[Dataset entries]
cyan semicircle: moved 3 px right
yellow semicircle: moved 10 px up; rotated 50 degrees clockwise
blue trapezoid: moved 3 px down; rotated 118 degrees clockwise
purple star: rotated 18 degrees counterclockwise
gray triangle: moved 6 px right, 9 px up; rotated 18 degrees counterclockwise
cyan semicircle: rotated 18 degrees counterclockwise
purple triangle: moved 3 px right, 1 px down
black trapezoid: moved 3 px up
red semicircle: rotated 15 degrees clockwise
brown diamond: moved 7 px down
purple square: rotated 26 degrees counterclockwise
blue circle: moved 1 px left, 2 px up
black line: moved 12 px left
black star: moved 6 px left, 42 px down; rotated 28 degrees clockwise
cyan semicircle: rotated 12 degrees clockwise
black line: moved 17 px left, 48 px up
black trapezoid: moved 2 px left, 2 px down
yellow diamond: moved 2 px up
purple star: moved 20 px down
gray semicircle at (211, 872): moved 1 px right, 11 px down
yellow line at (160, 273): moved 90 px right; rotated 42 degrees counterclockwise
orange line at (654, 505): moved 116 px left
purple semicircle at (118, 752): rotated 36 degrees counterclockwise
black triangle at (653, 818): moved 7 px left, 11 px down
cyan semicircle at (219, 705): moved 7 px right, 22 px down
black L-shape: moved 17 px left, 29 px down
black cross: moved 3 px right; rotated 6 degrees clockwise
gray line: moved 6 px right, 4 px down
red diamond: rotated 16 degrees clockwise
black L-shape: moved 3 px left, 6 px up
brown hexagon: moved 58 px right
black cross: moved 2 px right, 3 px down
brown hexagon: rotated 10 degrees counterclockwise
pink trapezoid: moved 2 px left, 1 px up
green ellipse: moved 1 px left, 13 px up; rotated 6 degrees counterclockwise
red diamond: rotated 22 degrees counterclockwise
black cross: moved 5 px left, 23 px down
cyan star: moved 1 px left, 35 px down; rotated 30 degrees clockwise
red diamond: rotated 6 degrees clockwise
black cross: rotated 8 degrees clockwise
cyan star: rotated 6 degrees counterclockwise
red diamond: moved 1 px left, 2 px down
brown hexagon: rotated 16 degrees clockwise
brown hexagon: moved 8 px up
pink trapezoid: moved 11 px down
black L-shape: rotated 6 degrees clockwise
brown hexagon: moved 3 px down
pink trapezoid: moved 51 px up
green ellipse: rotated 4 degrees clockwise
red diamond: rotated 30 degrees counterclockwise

• _What you will do_
How many of the lines above contain the string "diamond", matching case exactly? Reply with the number alone.

• _Solved exercise_
7